When you reach the line that contains "change=move; old=green marker", begin copying exactly, and continue through the last line of the data; no pictures belong in the copy.

## Scene edit records:
───
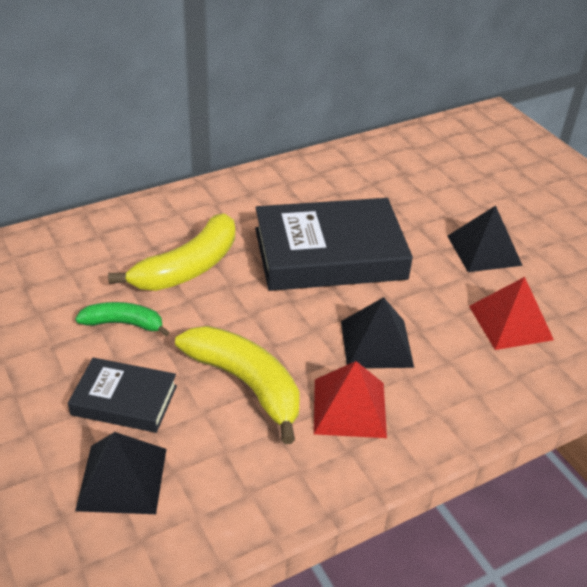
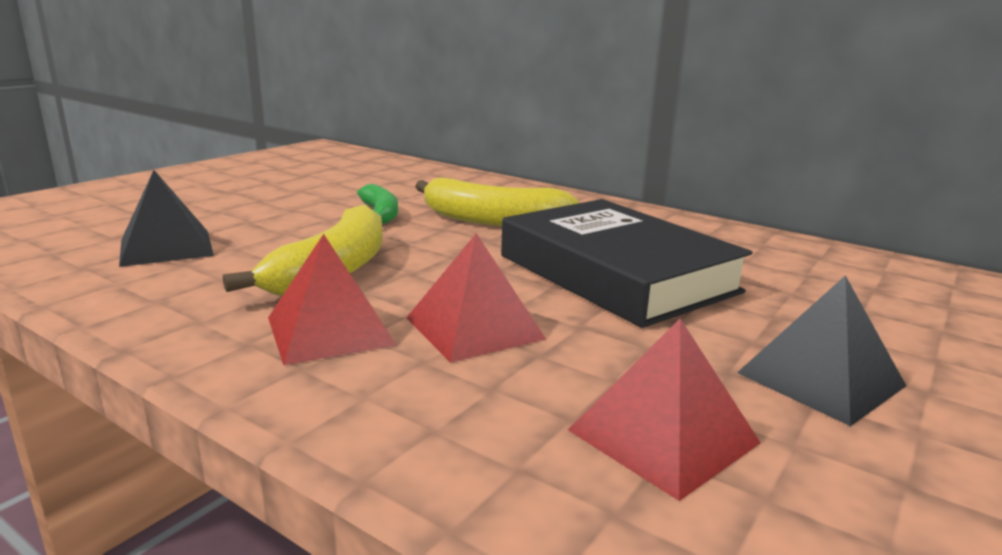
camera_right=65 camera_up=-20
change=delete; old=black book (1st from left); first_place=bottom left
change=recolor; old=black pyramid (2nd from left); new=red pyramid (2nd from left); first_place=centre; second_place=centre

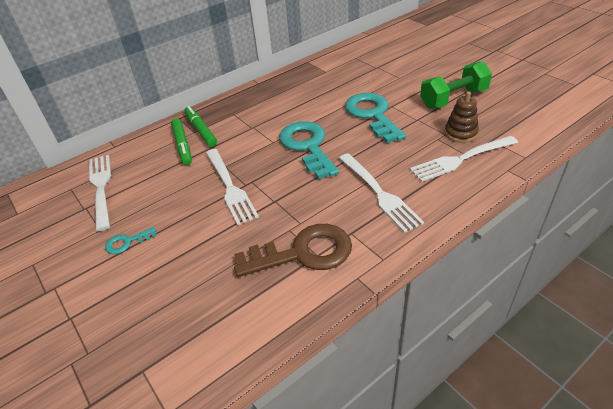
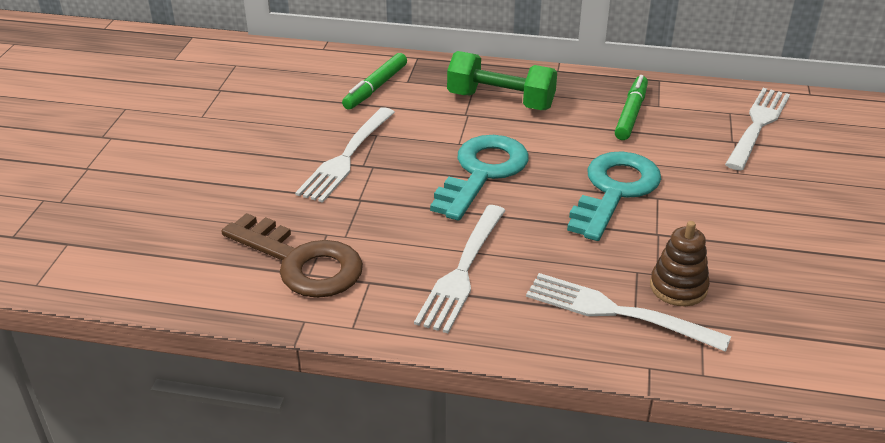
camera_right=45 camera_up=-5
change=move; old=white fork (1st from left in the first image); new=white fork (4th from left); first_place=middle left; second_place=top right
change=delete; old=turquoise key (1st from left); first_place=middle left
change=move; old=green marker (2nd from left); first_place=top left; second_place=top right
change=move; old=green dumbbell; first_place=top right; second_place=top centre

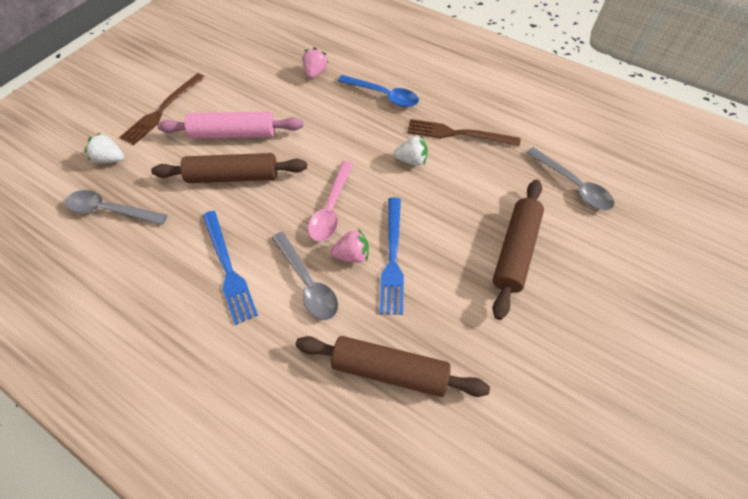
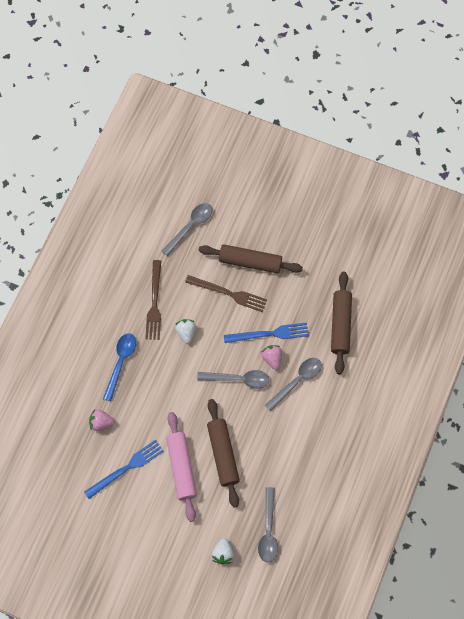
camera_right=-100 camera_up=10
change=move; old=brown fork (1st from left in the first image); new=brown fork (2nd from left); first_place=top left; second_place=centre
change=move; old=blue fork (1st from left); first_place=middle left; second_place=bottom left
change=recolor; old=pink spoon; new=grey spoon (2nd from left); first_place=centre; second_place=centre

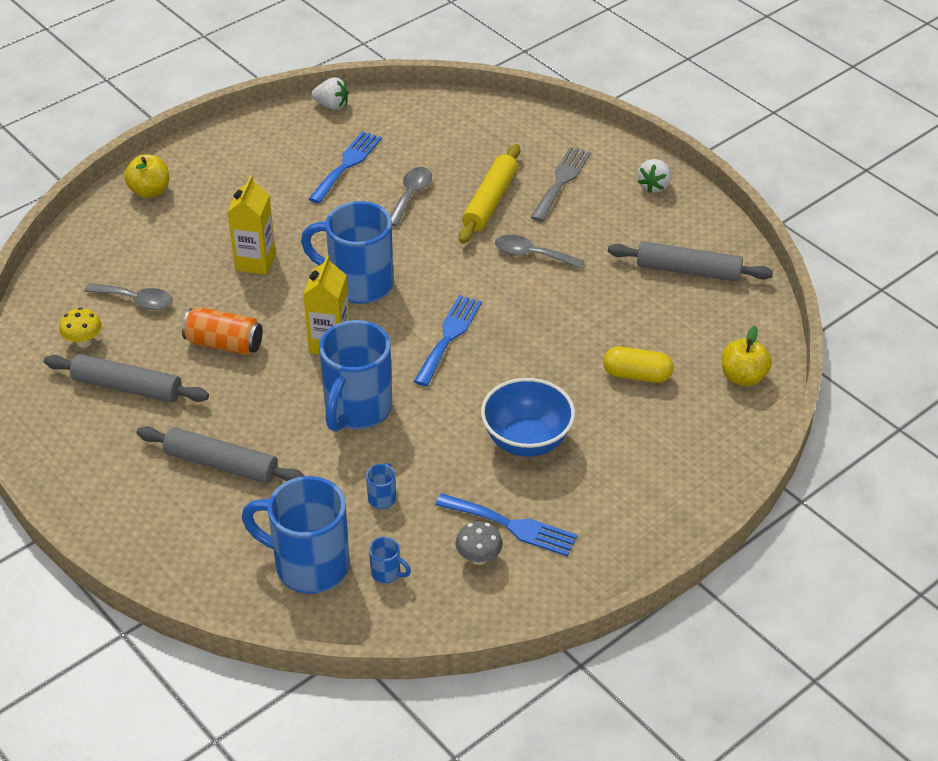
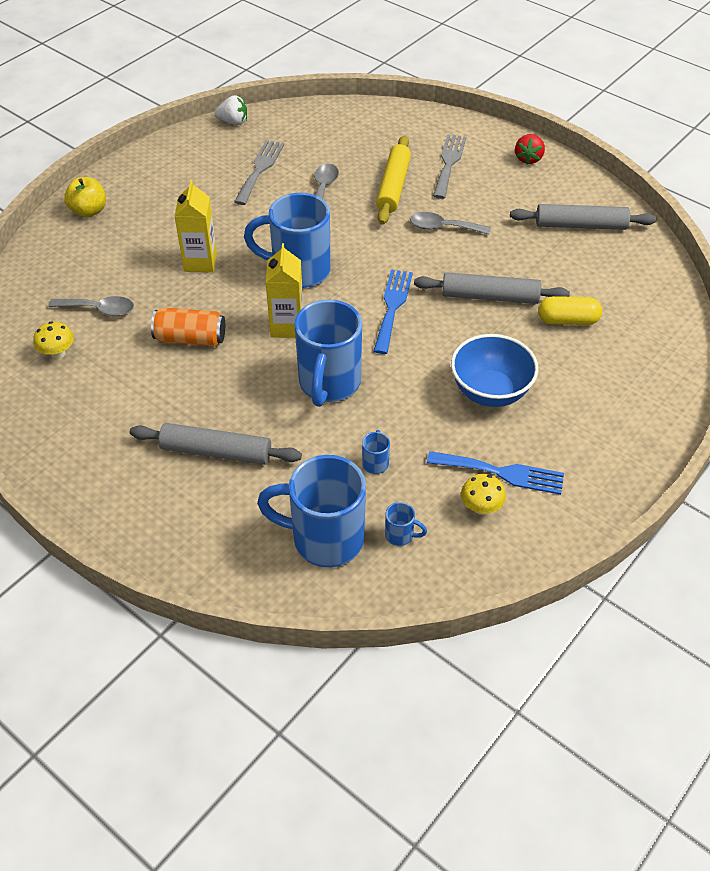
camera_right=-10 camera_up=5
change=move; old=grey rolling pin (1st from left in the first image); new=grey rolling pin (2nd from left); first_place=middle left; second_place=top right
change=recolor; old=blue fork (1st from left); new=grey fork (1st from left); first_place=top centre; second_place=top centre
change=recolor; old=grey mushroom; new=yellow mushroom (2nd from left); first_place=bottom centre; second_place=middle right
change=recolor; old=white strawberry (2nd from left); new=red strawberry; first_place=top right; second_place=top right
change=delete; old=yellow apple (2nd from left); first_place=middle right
───
## OUTPUT FOR THIS TASK:
change=move; old=green marker (2nd from left); first_place=top left; second_place=top right
change=move; old=green dumbbell; first_place=top right; second_place=top centre

camera_right=-100 camera_up=10
change=move; old=brown fork (1st from left in the first image); new=brown fork (2nd from left); first_place=top left; second_place=centre
change=move; old=blue fork (1st from left); first_place=middle left; second_place=bottom left
change=recolor; old=pink spoon; new=grey spoon (2nd from left); first_place=centre; second_place=centre

camera_right=-10 camera_up=5
change=move; old=grey rolling pin (1st from left in the first image); new=grey rolling pin (2nd from left); first_place=middle left; second_place=top right
change=recolor; old=blue fork (1st from left); new=grey fork (1st from left); first_place=top centre; second_place=top centre
change=recolor; old=grey mushroom; new=yellow mushroom (2nd from left); first_place=bottom centre; second_place=middle right
change=recolor; old=white strawberry (2nd from left); new=red strawberry; first_place=top right; second_place=top right
change=delete; old=yellow apple (2nd from left); first_place=middle right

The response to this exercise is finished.